** Opening Data block **

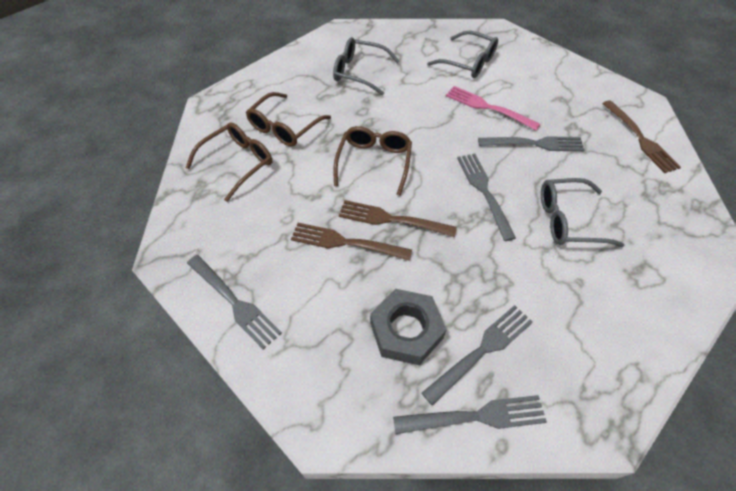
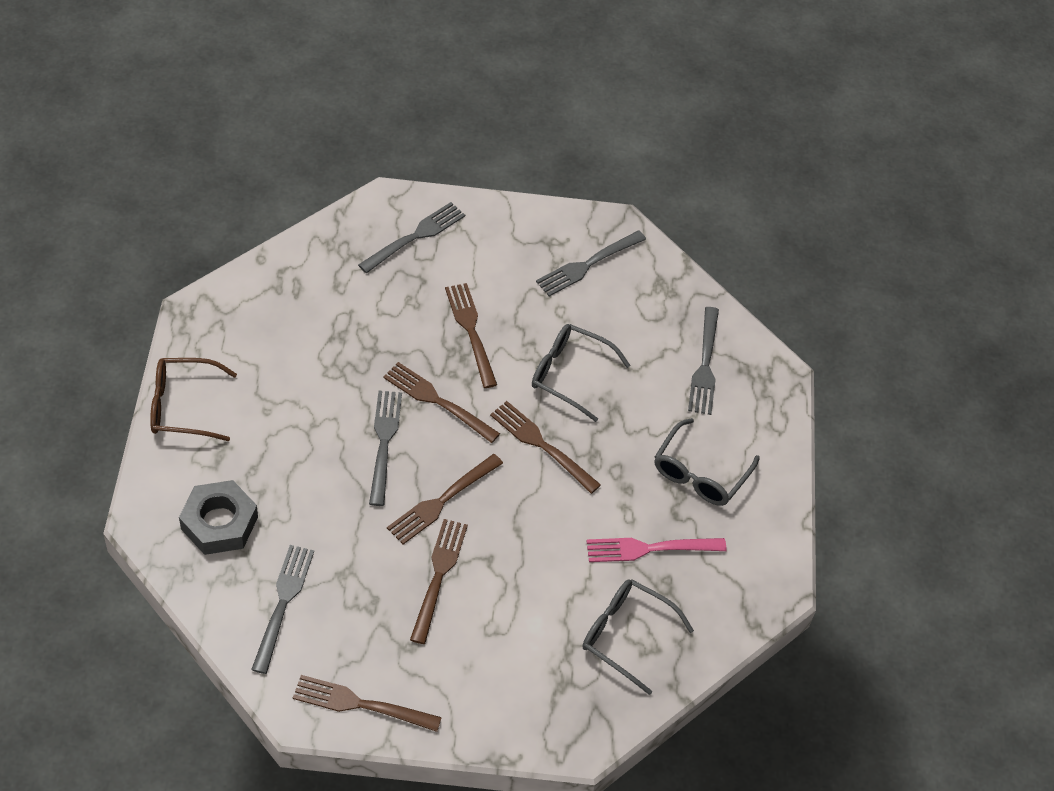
brown fork: 3 -> 6
brown glasses: 3 -> 1

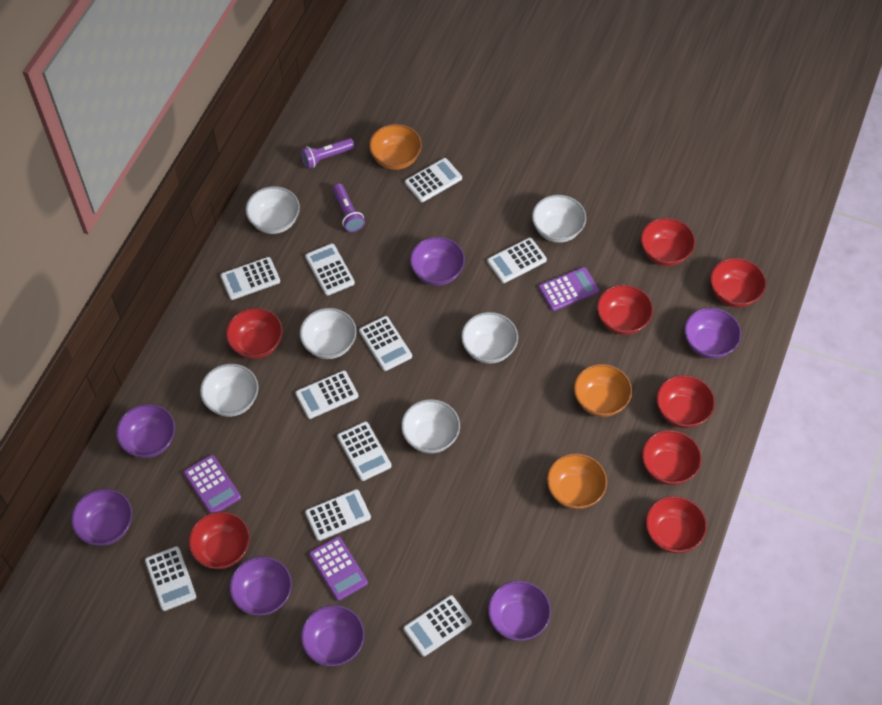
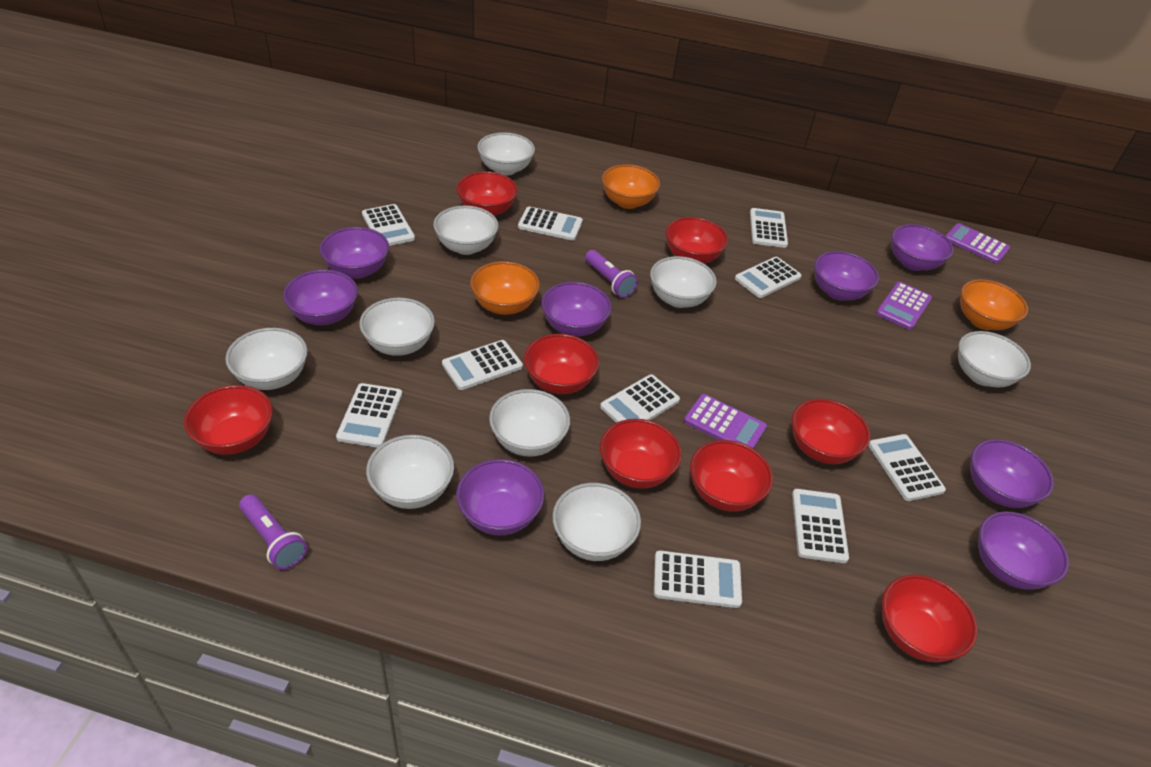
purple bowl: 7 -> 8
white bowl: 6 -> 9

** Closing Data block **

Give back the whole listing exactly as it stands. No pictures belong in the copy.

**Answer for the task:**
brown fork: 3 -> 6
brown glasses: 3 -> 1

purple bowl: 7 -> 8
white bowl: 6 -> 9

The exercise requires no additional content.